■ Exercise details ■
Report only the number of lines in the records that contain the word "trofeo".

[Object state comparisons]
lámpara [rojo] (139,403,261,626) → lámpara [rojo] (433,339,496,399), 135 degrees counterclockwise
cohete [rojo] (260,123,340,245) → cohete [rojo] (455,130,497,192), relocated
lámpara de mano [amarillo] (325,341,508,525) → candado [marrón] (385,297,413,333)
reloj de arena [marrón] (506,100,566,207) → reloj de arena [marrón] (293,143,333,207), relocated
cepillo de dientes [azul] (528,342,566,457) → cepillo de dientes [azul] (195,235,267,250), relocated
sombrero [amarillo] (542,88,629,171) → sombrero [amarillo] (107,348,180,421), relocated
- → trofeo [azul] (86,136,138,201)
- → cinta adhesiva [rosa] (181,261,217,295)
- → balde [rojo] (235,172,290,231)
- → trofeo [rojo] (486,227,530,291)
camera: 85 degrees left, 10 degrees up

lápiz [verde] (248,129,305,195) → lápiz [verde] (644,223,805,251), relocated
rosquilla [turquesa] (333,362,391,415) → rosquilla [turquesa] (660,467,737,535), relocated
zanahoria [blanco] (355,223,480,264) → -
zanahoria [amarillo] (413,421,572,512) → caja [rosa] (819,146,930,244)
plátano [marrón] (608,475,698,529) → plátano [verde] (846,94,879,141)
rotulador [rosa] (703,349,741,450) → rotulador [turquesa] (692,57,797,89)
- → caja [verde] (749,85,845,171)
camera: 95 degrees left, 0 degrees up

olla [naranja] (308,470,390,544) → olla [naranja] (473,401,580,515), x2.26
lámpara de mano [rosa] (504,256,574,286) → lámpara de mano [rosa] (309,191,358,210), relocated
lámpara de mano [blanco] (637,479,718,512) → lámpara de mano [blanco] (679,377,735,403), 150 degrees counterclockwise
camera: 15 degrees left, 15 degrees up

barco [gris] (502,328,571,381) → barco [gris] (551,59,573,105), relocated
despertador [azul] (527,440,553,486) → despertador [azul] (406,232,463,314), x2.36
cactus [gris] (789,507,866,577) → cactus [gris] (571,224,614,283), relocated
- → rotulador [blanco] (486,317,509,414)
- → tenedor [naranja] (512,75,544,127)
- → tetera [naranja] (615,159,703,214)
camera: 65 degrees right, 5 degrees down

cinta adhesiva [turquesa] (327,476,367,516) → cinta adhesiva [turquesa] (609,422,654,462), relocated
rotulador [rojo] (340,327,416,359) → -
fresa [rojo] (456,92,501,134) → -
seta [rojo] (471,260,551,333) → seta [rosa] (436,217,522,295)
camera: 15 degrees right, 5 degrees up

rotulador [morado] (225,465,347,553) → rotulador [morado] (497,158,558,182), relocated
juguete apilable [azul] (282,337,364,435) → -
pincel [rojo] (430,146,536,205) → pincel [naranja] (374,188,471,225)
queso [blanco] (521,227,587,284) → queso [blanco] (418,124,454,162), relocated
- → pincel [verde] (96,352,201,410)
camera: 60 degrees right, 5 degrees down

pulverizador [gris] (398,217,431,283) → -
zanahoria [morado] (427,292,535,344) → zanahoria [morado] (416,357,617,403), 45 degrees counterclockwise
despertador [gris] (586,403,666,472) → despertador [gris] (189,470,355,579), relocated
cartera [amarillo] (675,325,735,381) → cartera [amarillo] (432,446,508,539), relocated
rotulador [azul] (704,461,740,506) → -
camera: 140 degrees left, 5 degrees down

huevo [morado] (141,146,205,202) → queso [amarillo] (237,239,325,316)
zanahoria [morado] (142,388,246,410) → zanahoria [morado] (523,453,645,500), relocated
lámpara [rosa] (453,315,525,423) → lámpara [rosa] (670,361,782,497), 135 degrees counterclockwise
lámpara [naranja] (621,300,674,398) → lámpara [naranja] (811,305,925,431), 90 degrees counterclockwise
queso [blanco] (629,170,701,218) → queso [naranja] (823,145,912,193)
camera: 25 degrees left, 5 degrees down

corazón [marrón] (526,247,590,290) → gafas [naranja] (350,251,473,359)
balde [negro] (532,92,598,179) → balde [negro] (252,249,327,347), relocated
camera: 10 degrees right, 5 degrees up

■ Result of the exercise ■
2